EXERCISE:
From the entries that follow, copy exactly the lines beginning at the line holding "U1 pin GND: DC_IN -> GND" and continuing through the line holding "C3: 2200uF (DGND, VRAW)".

● ● ●

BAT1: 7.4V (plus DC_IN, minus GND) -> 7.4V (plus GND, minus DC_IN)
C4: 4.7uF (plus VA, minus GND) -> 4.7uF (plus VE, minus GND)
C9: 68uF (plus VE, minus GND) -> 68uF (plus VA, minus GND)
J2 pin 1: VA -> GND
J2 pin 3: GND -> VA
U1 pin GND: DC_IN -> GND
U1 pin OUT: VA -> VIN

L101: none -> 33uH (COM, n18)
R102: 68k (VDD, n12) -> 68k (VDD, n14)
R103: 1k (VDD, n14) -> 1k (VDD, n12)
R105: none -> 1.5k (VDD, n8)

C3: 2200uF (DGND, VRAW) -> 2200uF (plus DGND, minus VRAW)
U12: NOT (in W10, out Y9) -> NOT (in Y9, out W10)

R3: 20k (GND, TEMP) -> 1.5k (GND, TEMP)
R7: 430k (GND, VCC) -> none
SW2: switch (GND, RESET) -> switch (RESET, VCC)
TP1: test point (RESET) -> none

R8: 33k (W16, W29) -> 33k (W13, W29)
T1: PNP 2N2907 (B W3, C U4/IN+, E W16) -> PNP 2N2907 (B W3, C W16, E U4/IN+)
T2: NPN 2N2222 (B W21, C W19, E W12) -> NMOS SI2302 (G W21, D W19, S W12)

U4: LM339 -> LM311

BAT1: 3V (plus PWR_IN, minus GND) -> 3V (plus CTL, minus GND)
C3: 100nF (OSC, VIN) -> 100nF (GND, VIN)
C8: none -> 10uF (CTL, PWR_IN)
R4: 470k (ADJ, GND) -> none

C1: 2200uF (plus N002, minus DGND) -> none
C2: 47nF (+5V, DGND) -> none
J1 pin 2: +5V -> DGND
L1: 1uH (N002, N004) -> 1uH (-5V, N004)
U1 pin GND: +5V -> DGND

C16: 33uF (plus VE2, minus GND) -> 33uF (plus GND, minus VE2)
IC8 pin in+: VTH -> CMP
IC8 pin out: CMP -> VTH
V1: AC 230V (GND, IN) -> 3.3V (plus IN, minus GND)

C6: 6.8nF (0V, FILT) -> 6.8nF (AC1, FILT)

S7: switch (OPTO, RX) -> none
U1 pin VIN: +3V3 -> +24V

● ● ●

RESPONSE BOX:
U1 pin GND: DC_IN -> GND
U1 pin OUT: VA -> VIN

L101: none -> 33uH (COM, n18)
R102: 68k (VDD, n12) -> 68k (VDD, n14)
R103: 1k (VDD, n14) -> 1k (VDD, n12)
R105: none -> 1.5k (VDD, n8)

C3: 2200uF (DGND, VRAW) -> 2200uF (plus DGND, minus VRAW)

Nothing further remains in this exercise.